%%

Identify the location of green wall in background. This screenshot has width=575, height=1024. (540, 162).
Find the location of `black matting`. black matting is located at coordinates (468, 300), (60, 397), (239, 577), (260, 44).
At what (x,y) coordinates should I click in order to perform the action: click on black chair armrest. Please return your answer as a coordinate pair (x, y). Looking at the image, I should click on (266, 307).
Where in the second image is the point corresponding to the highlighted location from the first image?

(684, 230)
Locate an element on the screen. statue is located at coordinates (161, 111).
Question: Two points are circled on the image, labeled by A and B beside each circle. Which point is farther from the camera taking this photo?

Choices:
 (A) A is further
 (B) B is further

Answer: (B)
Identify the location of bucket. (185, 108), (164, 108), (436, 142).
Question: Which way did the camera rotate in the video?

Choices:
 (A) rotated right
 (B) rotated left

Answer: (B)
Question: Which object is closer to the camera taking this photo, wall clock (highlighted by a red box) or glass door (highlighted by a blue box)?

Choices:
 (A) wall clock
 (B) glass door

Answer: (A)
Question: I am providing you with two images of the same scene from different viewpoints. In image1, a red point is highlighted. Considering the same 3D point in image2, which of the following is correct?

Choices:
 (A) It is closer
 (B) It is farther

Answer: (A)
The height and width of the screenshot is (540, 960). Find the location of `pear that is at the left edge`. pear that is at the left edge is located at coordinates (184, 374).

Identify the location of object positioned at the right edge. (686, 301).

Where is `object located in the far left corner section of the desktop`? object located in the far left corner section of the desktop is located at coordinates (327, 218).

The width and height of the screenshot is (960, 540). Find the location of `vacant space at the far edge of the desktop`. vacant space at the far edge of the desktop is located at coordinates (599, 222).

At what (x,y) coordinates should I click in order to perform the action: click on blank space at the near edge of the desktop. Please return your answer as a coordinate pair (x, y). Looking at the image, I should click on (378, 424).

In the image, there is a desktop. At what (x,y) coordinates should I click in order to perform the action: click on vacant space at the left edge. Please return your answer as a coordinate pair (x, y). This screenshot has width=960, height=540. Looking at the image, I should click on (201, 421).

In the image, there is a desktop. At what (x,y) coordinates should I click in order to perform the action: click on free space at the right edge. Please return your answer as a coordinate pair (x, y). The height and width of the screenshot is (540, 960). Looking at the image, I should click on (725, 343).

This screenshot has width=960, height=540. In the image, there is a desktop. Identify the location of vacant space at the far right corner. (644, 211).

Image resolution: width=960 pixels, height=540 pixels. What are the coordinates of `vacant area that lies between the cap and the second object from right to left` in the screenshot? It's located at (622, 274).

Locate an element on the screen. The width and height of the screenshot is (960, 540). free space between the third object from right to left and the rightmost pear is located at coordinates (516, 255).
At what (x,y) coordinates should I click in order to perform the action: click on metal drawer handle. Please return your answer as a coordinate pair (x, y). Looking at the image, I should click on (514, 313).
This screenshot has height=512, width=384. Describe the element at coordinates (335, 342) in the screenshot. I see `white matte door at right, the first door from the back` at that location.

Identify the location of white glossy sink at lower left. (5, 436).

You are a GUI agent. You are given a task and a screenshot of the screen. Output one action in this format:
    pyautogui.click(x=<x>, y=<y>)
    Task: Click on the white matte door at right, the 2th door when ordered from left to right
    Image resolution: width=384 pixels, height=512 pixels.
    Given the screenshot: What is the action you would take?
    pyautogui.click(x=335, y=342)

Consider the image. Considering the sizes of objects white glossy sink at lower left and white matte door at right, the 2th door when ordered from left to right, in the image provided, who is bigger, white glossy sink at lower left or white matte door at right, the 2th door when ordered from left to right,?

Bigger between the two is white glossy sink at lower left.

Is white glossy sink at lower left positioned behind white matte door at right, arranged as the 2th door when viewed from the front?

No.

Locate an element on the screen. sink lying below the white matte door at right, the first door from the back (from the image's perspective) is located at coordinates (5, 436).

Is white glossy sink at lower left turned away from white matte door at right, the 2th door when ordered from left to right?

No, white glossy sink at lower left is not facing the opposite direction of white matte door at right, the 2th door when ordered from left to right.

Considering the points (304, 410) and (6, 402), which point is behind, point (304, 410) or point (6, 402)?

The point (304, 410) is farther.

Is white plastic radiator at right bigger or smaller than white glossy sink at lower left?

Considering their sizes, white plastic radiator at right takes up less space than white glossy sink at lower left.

%%

_DIRECTIONS_. Show every line of the listing above that contains the word "pixels", with matching case.

_ANSWER SECTION_.
Image resolution: width=960 pixels, height=540 pixels. What are the coordinates of `vacant area that lies between the cap and the second object from right to left` in the screenshot? It's located at (622, 274).
    Image resolution: width=384 pixels, height=512 pixels.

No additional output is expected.